Stored data:
>>>
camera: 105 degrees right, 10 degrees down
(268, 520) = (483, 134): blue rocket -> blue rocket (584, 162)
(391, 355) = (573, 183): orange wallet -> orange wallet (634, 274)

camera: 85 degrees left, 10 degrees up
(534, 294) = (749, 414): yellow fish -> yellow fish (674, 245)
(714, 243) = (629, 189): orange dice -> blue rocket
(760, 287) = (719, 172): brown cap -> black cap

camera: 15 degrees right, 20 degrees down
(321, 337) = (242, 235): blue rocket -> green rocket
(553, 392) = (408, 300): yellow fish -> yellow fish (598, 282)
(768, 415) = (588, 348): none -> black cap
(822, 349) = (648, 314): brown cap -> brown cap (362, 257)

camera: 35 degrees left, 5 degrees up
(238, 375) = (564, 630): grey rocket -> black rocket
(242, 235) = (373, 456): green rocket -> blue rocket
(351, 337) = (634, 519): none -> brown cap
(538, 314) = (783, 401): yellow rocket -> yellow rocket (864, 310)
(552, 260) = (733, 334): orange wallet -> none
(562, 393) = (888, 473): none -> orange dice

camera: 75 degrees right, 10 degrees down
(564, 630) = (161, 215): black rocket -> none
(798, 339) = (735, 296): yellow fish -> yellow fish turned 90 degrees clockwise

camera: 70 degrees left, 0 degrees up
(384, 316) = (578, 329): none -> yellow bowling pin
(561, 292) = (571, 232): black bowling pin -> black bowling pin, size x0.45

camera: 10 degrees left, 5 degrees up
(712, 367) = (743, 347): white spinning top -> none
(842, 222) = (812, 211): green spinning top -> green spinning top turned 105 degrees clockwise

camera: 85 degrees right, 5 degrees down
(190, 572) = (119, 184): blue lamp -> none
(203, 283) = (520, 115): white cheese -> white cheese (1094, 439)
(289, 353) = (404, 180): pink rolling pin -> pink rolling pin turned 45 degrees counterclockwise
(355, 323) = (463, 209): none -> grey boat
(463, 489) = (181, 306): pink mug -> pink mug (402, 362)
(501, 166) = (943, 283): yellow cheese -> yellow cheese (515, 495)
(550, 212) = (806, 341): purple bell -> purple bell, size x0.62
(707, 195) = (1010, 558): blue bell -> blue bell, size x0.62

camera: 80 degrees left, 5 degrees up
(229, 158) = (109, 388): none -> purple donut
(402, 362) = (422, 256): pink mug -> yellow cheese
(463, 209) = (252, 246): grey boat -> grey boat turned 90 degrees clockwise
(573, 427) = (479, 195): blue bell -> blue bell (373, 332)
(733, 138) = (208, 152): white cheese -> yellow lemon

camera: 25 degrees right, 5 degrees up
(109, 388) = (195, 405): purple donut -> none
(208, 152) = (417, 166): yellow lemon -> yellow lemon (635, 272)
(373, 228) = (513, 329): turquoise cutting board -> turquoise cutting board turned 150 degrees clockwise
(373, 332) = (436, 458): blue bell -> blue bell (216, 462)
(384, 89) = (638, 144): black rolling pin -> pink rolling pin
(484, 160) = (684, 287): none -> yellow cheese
<<<
ACTIVITY – Would you please copy exactly the part of the entries above that begins at the line containing "camera: 80 degrees left, 5 degrees up" and ends at the line containing "(208, 152) = (417, 166): yellow", both lines included?

RESULT OF THIS EXERCISE –
camera: 80 degrees left, 5 degrees up
(229, 158) = (109, 388): none -> purple donut
(402, 362) = (422, 256): pink mug -> yellow cheese
(463, 209) = (252, 246): grey boat -> grey boat turned 90 degrees clockwise
(573, 427) = (479, 195): blue bell -> blue bell (373, 332)
(733, 138) = (208, 152): white cheese -> yellow lemon

camera: 25 degrees right, 5 degrees up
(109, 388) = (195, 405): purple donut -> none
(208, 152) = (417, 166): yellow lemon -> yellow lemon (635, 272)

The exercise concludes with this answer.